__Source records__:
++++

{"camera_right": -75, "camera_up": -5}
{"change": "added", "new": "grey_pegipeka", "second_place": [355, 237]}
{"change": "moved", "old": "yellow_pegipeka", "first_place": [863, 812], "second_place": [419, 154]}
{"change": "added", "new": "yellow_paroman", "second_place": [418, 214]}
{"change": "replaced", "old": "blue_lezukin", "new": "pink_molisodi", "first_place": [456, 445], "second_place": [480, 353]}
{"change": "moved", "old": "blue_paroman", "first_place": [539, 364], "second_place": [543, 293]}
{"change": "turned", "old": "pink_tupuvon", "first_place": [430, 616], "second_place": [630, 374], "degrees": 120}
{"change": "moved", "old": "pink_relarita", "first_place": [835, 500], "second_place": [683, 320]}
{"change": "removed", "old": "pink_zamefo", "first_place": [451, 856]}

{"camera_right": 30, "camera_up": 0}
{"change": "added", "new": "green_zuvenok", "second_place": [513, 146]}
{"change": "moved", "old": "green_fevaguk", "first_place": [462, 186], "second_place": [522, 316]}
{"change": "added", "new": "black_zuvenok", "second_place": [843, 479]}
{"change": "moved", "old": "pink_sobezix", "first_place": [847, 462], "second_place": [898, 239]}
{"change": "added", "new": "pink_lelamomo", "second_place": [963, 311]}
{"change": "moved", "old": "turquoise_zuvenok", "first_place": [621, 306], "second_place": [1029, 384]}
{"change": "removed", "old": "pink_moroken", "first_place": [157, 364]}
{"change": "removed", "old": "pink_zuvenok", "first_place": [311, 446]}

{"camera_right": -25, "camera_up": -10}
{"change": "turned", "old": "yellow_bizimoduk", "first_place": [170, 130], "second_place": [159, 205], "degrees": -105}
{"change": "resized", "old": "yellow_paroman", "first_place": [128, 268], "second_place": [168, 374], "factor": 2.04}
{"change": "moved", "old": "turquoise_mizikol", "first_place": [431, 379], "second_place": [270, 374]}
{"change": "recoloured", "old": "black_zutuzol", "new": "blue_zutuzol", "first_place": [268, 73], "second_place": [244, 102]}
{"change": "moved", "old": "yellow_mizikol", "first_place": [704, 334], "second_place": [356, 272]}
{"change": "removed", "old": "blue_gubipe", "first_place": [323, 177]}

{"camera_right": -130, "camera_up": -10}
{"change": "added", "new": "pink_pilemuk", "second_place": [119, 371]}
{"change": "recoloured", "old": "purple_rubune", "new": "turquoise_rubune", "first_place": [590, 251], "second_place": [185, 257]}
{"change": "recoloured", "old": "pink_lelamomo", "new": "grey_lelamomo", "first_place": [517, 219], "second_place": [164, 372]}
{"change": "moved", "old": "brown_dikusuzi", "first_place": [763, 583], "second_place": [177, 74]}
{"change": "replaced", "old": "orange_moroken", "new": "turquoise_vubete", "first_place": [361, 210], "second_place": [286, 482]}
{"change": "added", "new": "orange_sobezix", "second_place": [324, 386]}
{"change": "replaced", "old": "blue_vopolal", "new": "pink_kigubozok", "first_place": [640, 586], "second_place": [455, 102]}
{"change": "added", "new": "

++++

__PROBLEM TO WORK ON__:
Each record above must be output without any alteration.

__FINISHED EXERCISE__:
{"camera_right": -75, "camera_up": -5}
{"change": "added", "new": "grey_pegipeka", "second_place": [355, 237]}
{"change": "moved", "old": "yellow_pegipeka", "first_place": [863, 812], "second_place": [419, 154]}
{"change": "added", "new": "yellow_paroman", "second_place": [418, 214]}
{"change": "replaced", "old": "blue_lezukin", "new": "pink_molisodi", "first_place": [456, 445], "second_place": [480, 353]}
{"change": "moved", "old": "blue_paroman", "first_place": [539, 364], "second_place": [543, 293]}
{"change": "turned", "old": "pink_tupuvon", "first_place": [430, 616], "second_place": [630, 374], "degrees": 120}
{"change": "moved", "old": "pink_relarita", "first_place": [835, 500], "second_place": [683, 320]}
{"change": "removed", "old": "pink_zamefo", "first_place": [451, 856]}

{"camera_right": 30, "camera_up": 0}
{"change": "added", "new": "green_zuvenok", "second_place": [513, 146]}
{"change": "moved", "old": "green_fevaguk", "first_place": [462, 186], "second_place": [522, 316]}
{"change": "added", "new": "black_zuvenok", "second_place": [843, 479]}
{"change": "moved", "old": "pink_sobezix", "first_place": [847, 462], "second_place": [898, 239]}
{"change": "added", "new": "pink_lelamomo", "second_place": [963, 311]}
{"change": "moved", "old": "turquoise_zuvenok", "first_place": [621, 306], "second_place": [1029, 384]}
{"change": "removed", "old": "pink_moroken", "first_place": [157, 364]}
{"change": "removed", "old": "pink_zuvenok", "first_place": [311, 446]}

{"camera_right": -25, "camera_up": -10}
{"change": "turned", "old": "yellow_bizimoduk", "first_place": [170, 130], "second_place": [159, 205], "degrees": -105}
{"change": "resized", "old": "yellow_paroman", "first_place": [128, 268], "second_place": [168, 374], "factor": 2.04}
{"change": "moved", "old": "turquoise_mizikol", "first_place": [431, 379], "second_place": [270, 374]}
{"change": "recoloured", "old": "black_zutuzol", "new": "blue_zutuzol", "first_place": [268, 73], "second_place": [244, 102]}
{"change": "moved", "old": "yellow_mizikol", "first_place": [704, 334], "second_place": [356, 272]}
{"change": "removed", "old": "blue_gubipe", "first_place": [323, 177]}

{"camera_right": -130, "camera_up": -10}
{"change": "added", "new": "pink_pilemuk", "second_place": [119, 371]}
{"change": "recoloured", "old": "purple_rubune", "new": "turquoise_rubune", "first_place": [590, 251], "second_place": [185, 257]}
{"change": "recoloured", "old": "pink_lelamomo", "new": "grey_lelamomo", "first_place": [517, 219], "second_place": [164, 372]}
{"change": "moved", "old": "brown_dikusuzi", "first_place": [763, 583], "second_place": [177, 74]}
{"change": "replaced", "old": "orange_moroken", "new": "turquoise_vubete", "first_place": [361, 210], "second_place": [286, 482]}
{"change": "added", "new": "orange_sobezix", "second_place": [324, 386]}
{"change": "replaced", "old": "blue_vopolal", "new": "pink_kigubozok", "first_place": [640, 586], "second_place": [455, 102]}
{"change": "added", "new": "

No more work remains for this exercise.